• Description of the task
The answer is to contain only the line containing "Survey the image" and the lines after it through the last one, each reproduced exactly as it appears below.

• Dataset records
((

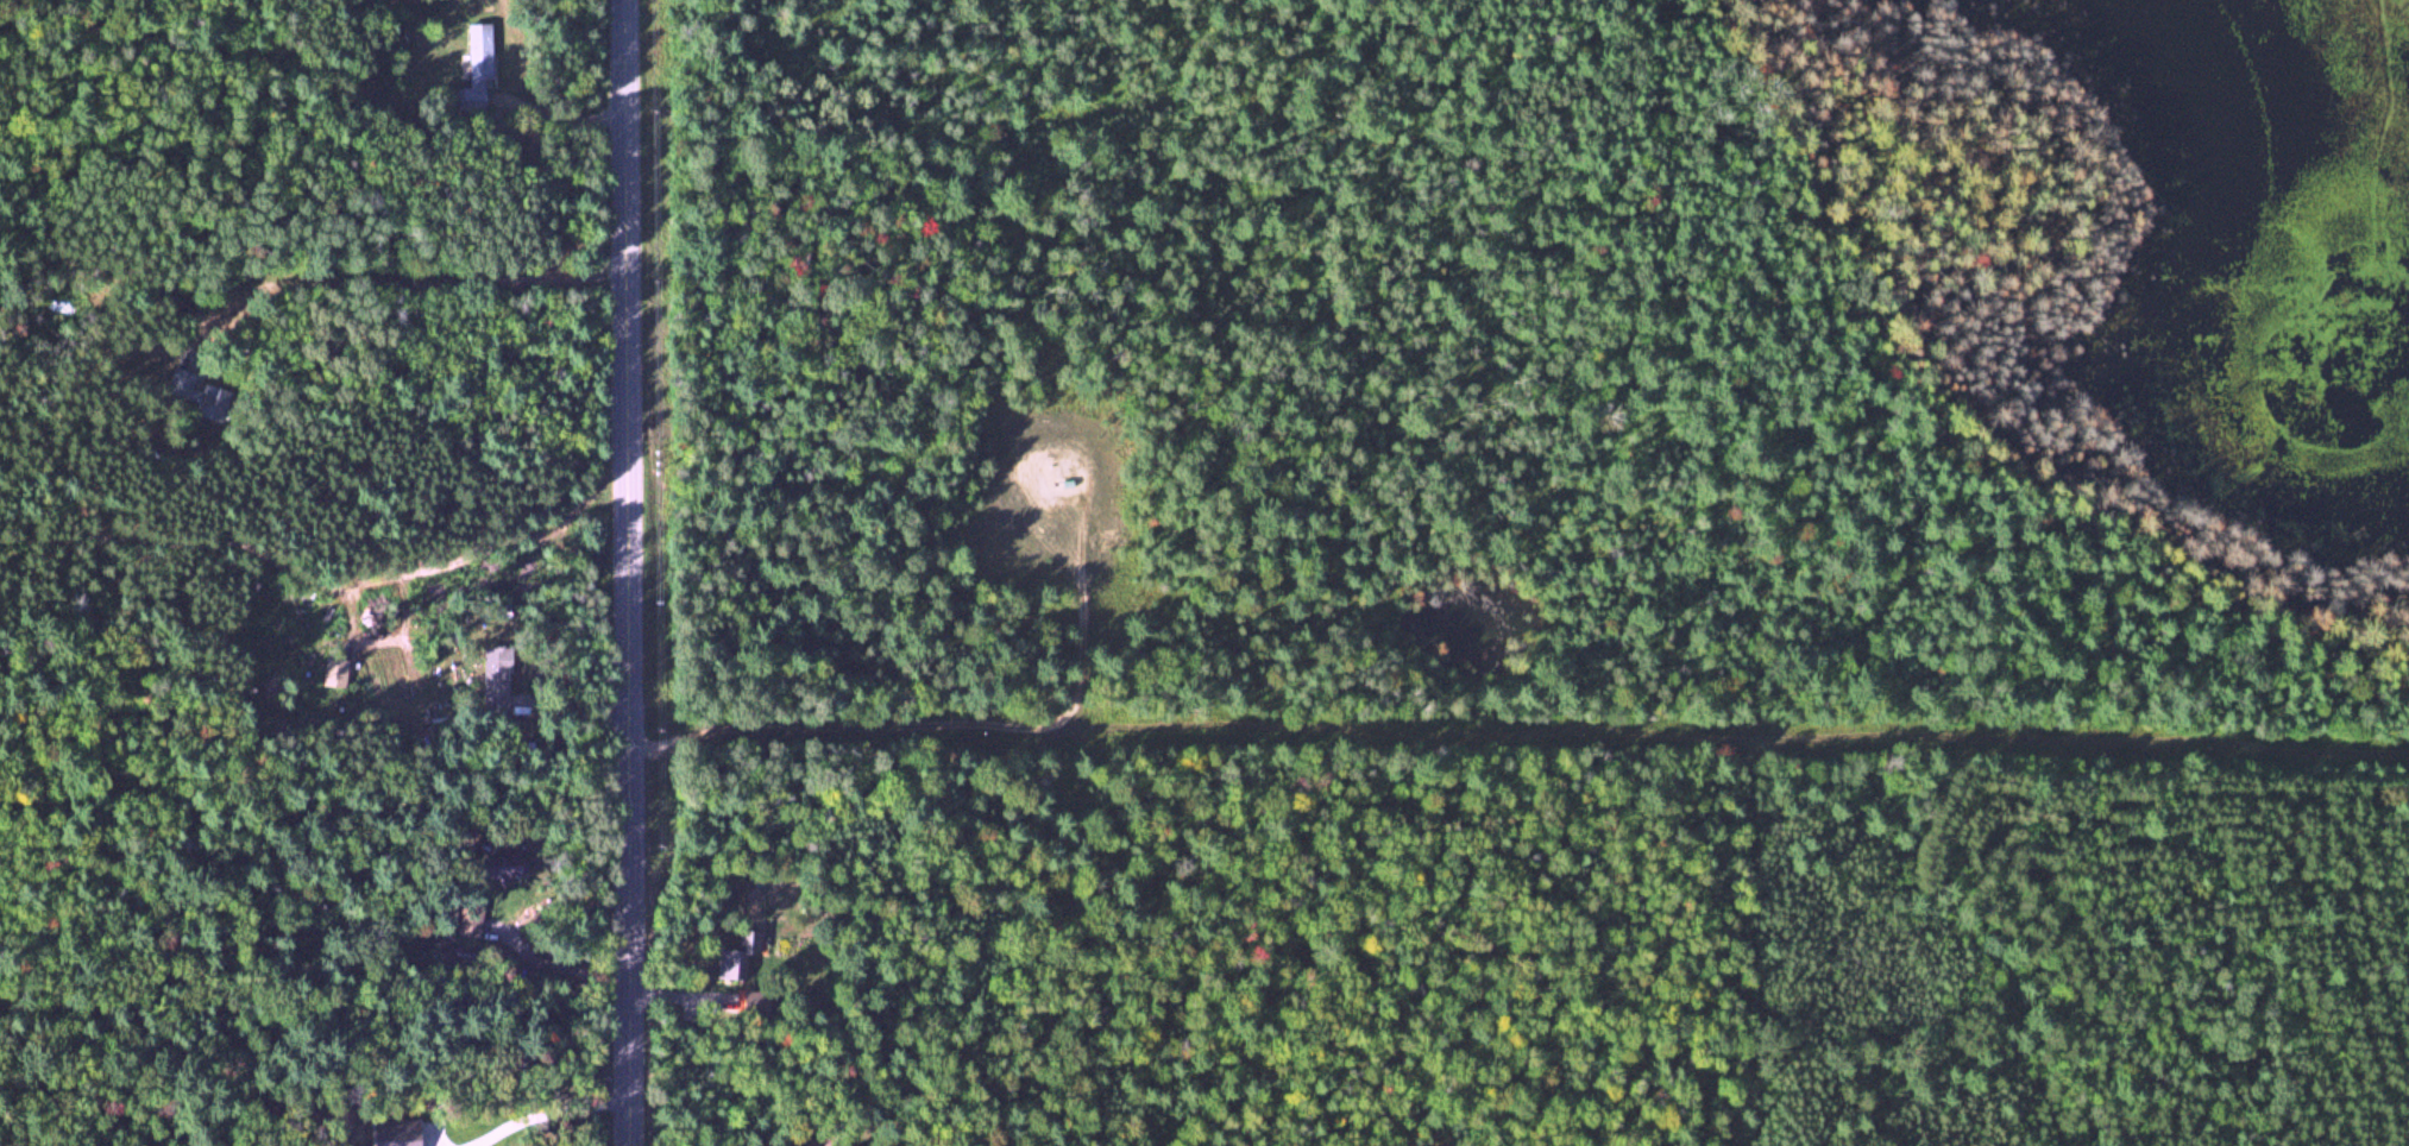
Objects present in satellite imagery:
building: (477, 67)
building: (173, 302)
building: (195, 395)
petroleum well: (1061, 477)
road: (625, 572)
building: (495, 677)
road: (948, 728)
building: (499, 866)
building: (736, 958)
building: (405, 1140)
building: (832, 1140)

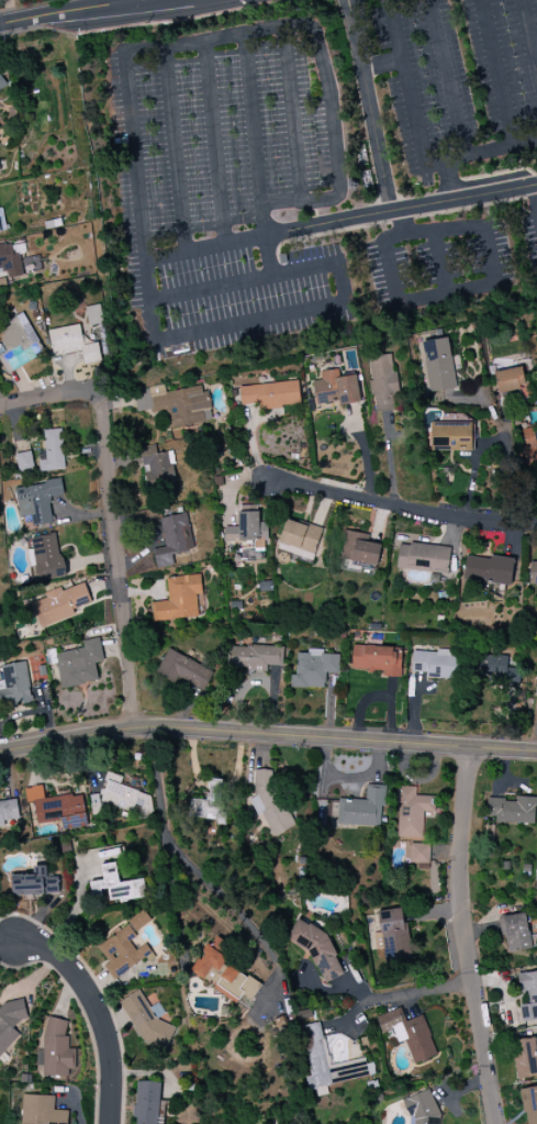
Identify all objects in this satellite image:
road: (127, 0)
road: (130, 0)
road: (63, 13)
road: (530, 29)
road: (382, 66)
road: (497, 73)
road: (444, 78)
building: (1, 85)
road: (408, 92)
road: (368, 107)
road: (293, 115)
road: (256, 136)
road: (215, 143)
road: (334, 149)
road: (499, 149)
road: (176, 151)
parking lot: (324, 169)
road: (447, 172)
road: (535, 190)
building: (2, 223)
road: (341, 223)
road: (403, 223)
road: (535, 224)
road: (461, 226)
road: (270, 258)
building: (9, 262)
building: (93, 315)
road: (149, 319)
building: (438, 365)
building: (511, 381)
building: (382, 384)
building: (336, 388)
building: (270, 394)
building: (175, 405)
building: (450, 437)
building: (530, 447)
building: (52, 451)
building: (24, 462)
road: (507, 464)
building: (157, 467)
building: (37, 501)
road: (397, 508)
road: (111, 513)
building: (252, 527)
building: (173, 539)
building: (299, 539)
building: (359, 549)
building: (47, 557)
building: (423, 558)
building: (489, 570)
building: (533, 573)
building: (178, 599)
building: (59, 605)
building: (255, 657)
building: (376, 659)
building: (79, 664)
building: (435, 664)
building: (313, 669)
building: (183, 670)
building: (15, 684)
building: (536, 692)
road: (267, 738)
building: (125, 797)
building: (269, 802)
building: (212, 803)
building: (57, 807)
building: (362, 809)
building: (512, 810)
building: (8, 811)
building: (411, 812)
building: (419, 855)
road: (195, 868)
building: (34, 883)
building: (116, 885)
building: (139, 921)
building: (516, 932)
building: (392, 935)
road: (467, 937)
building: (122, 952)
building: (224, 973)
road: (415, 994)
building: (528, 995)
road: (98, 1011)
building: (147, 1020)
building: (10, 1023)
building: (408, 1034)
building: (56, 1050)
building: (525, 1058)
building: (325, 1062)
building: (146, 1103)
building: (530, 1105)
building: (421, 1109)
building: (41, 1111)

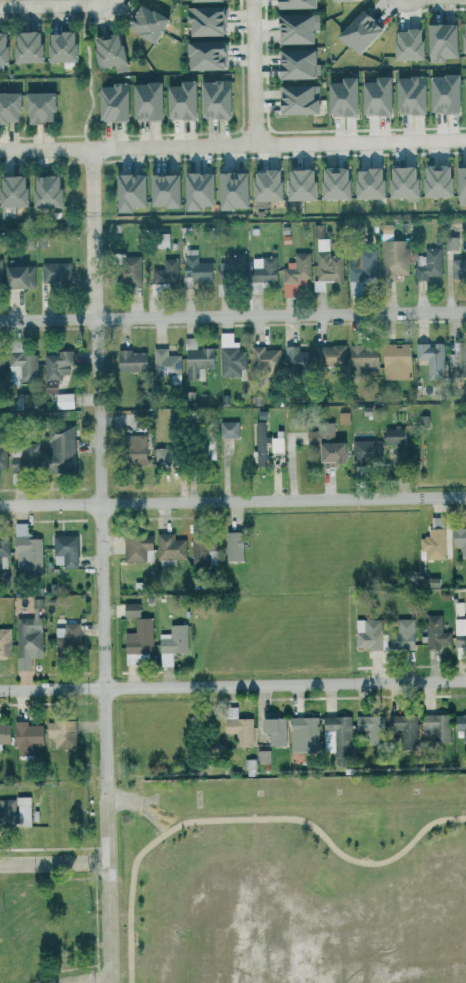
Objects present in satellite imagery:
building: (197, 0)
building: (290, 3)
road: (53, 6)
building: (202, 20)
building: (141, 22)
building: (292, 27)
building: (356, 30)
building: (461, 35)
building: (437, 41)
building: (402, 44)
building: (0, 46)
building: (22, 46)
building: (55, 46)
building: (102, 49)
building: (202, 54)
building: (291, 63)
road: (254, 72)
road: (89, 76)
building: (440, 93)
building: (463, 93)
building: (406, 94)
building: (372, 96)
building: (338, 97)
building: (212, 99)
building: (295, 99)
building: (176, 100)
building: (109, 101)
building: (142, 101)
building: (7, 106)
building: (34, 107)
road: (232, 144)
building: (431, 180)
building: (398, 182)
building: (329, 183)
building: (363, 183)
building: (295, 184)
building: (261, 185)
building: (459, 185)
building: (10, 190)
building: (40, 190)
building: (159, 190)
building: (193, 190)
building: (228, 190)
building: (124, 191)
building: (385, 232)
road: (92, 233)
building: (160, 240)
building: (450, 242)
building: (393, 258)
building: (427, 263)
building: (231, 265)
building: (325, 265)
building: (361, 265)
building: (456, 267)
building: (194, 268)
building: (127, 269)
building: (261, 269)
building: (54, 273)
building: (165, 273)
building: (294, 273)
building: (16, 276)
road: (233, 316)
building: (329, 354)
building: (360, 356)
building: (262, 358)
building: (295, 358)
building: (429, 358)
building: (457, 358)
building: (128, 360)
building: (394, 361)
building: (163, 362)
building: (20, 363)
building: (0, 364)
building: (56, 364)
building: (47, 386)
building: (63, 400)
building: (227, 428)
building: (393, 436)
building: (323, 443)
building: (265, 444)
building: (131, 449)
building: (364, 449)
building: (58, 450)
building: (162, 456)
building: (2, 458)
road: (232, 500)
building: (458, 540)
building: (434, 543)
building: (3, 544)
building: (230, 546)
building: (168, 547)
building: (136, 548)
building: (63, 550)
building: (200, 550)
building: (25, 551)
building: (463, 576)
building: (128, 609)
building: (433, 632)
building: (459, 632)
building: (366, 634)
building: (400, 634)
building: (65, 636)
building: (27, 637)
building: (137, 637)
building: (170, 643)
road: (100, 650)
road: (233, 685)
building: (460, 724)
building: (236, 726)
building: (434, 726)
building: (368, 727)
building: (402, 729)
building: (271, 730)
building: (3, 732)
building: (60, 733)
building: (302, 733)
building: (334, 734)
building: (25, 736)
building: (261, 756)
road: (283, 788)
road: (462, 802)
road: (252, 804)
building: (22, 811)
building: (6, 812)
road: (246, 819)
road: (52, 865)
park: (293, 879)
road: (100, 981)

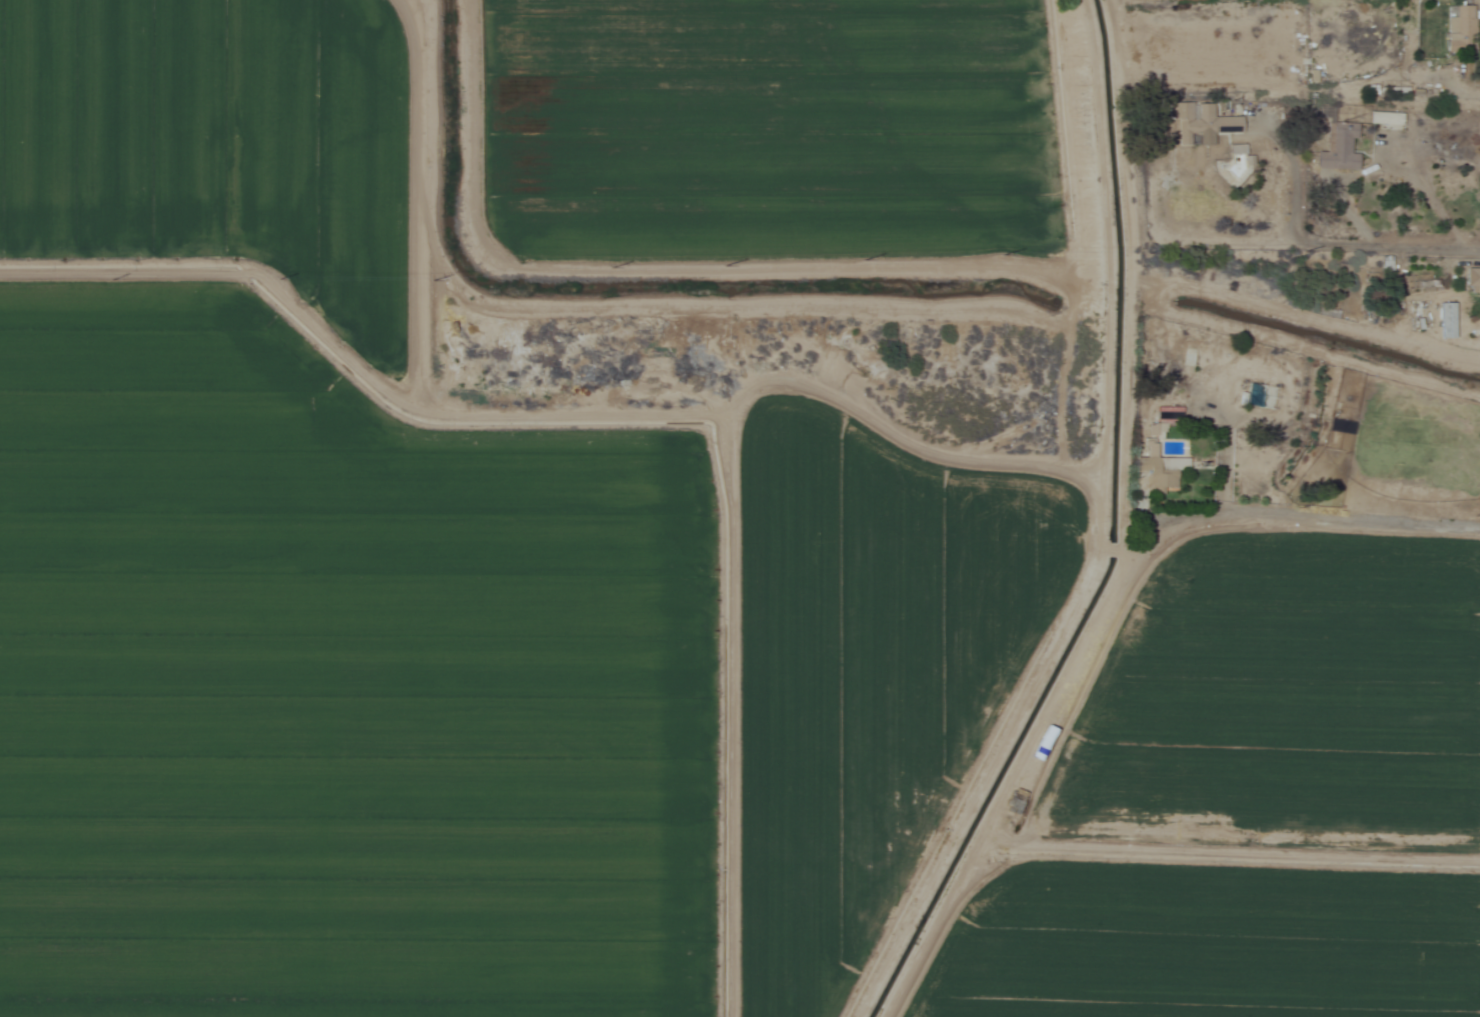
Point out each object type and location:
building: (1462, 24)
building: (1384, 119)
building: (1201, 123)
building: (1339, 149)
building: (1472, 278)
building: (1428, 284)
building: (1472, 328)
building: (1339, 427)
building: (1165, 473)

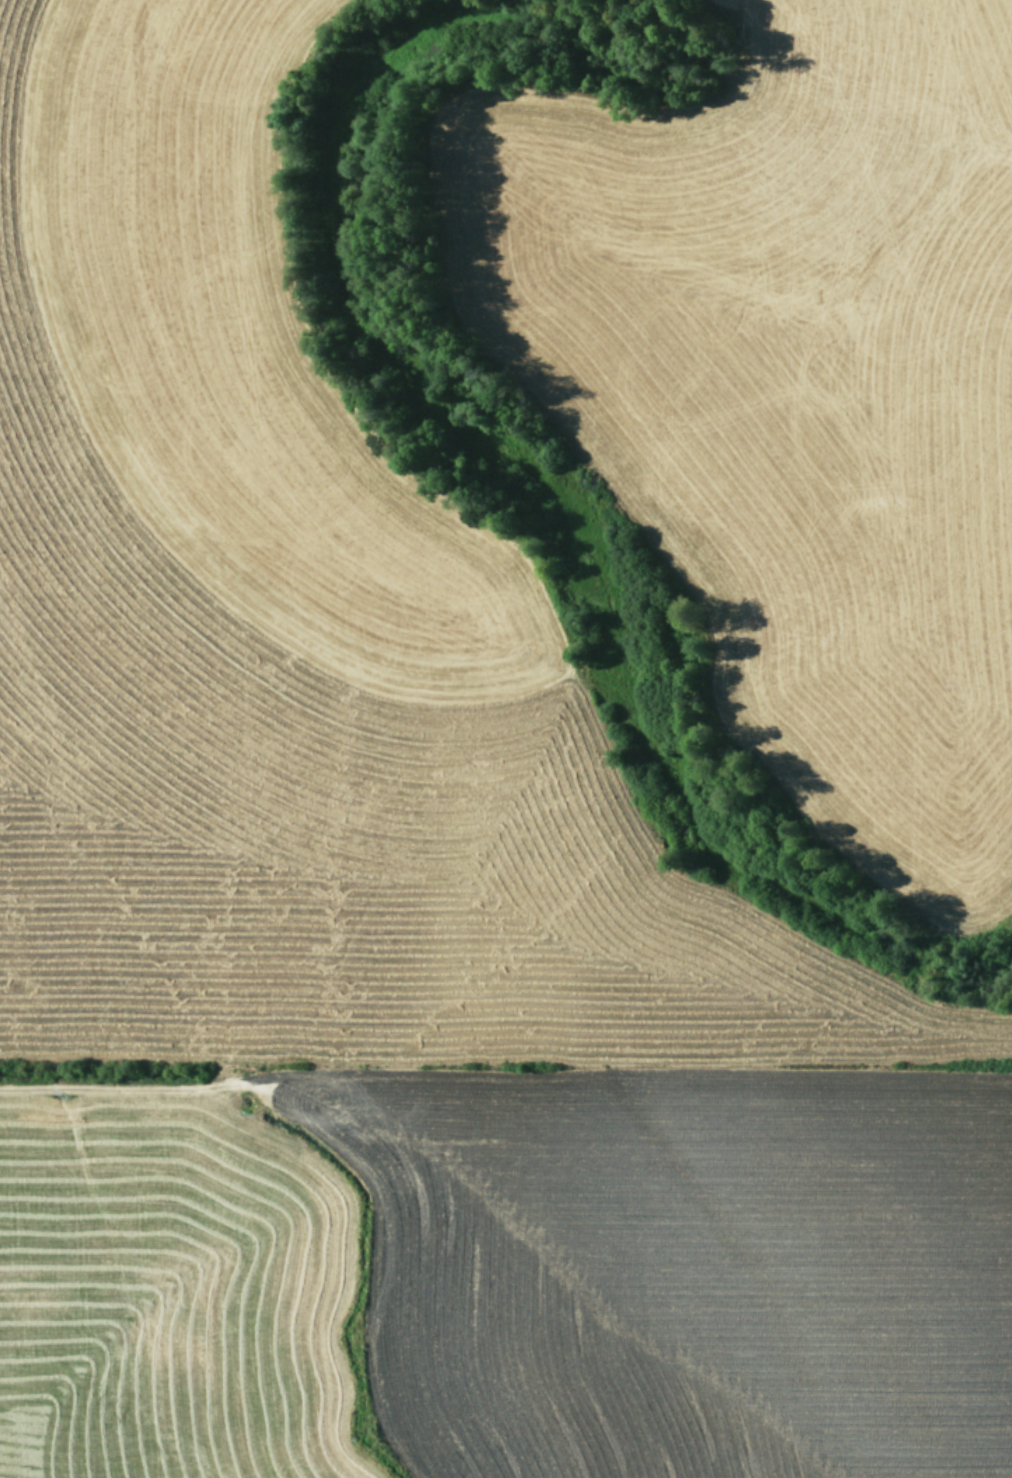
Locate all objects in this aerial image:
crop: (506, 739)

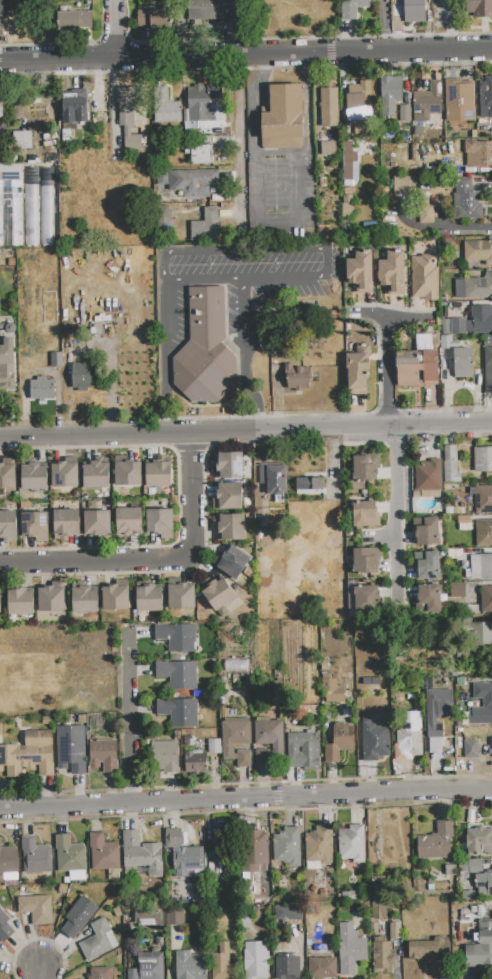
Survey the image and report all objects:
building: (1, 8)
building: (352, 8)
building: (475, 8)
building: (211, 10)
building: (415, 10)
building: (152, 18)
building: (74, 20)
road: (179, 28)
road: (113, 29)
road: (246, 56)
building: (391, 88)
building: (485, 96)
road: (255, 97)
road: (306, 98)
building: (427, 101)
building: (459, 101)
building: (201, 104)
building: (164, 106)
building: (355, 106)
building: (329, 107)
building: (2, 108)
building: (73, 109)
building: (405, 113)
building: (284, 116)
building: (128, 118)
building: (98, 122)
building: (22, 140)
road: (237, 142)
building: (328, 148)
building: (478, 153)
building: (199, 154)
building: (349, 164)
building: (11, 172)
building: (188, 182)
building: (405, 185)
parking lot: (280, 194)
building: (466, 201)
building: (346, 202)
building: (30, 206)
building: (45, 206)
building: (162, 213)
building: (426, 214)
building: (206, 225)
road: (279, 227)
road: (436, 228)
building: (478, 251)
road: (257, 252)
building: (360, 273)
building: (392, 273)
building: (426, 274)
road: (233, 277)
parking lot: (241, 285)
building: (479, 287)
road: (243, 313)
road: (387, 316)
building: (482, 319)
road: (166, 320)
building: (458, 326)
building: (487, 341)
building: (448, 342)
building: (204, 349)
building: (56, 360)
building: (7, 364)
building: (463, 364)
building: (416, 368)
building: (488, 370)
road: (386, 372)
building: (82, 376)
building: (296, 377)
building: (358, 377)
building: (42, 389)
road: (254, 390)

))

• Output
Survey the image and report all objects:
building: (1, 8)
building: (352, 8)
building: (475, 8)
building: (211, 10)
building: (415, 10)
building: (152, 18)
building: (74, 20)
road: (179, 28)
road: (113, 29)
road: (246, 56)
building: (391, 88)
building: (485, 96)
road: (255, 97)
road: (306, 98)
building: (427, 101)
building: (459, 101)
building: (201, 104)
building: (164, 106)
building: (355, 106)
building: (329, 107)
building: (2, 108)
building: (73, 109)
building: (405, 113)
building: (284, 116)
building: (128, 118)
building: (98, 122)
building: (22, 140)
road: (237, 142)
building: (328, 148)
building: (478, 153)
building: (199, 154)
building: (349, 164)
building: (11, 172)
building: (188, 182)
building: (405, 185)
parking lot: (280, 194)
building: (466, 201)
building: (346, 202)
building: (30, 206)
building: (45, 206)
building: (162, 213)
building: (426, 214)
building: (206, 225)
road: (279, 227)
road: (436, 228)
building: (478, 251)
road: (257, 252)
building: (360, 273)
building: (392, 273)
building: (426, 274)
road: (233, 277)
parking lot: (241, 285)
building: (479, 287)
road: (243, 313)
road: (387, 316)
building: (482, 319)
road: (166, 320)
building: (458, 326)
building: (487, 341)
building: (448, 342)
building: (204, 349)
building: (56, 360)
building: (7, 364)
building: (463, 364)
building: (416, 368)
building: (488, 370)
road: (386, 372)
building: (82, 376)
building: (296, 377)
building: (358, 377)
building: (42, 389)
road: (254, 390)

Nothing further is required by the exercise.